What to do:
Could you output each record below exactly as it stands and leave the pictures out?

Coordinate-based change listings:
------

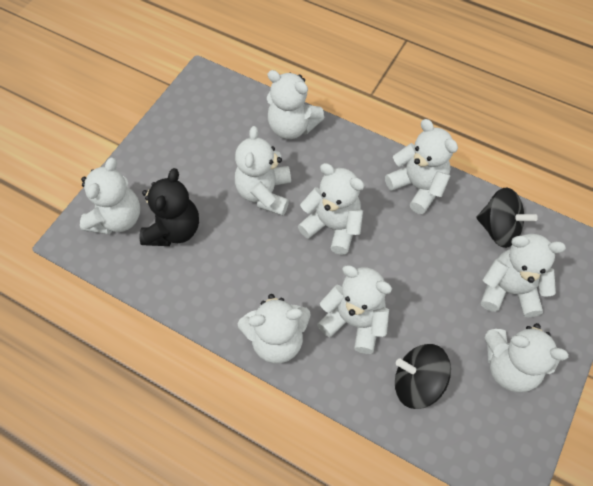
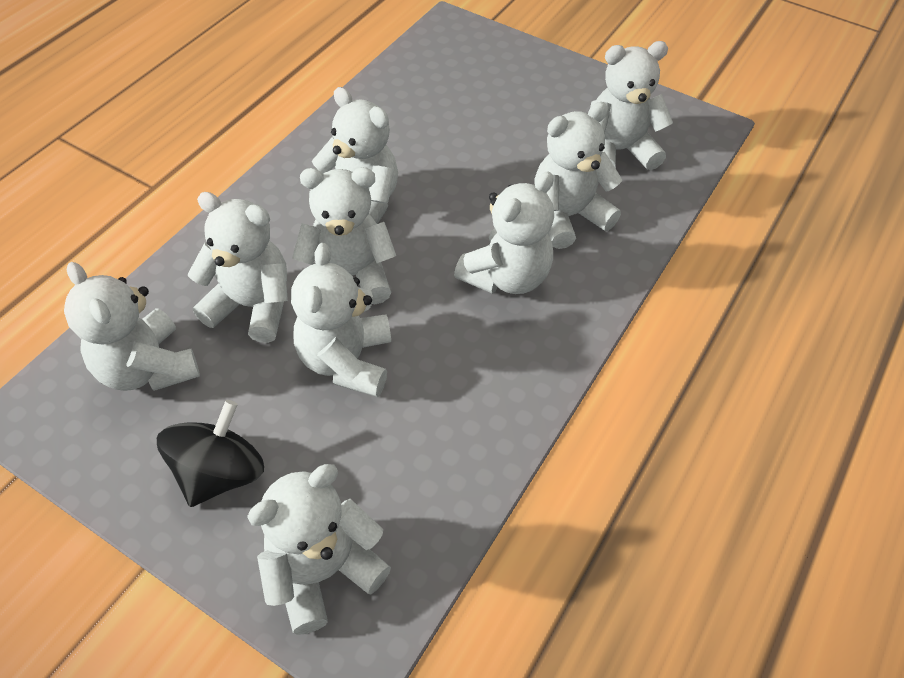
black spinning top: 2 -> 1
black teddy bear: 1 -> 0

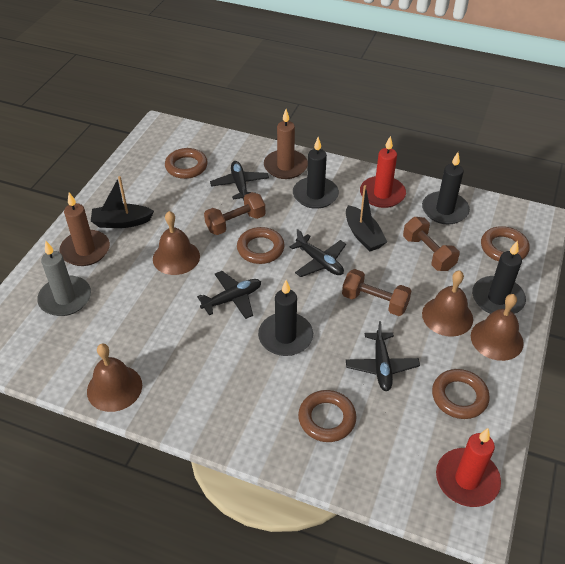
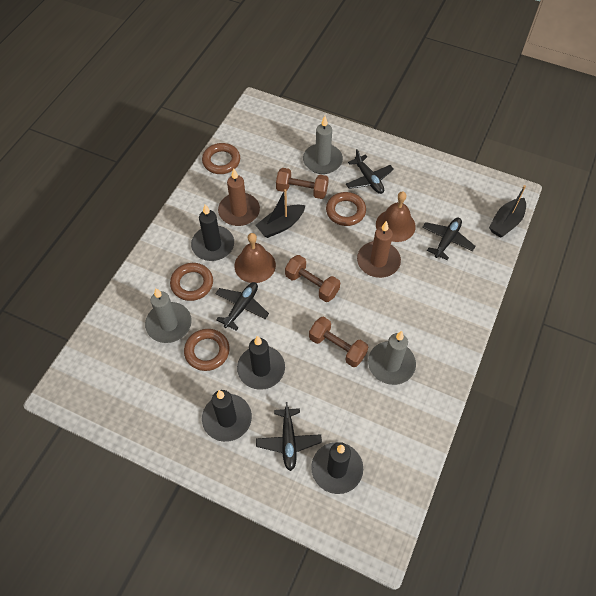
brown bell: 4 -> 2
brown ring: 5 -> 4
grey candle: 1 -> 3
red candle: 2 -> 0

------

Solution:
black spinning top: 2 -> 1
black teddy bear: 1 -> 0

brown bell: 4 -> 2
brown ring: 5 -> 4
grey candle: 1 -> 3
red candle: 2 -> 0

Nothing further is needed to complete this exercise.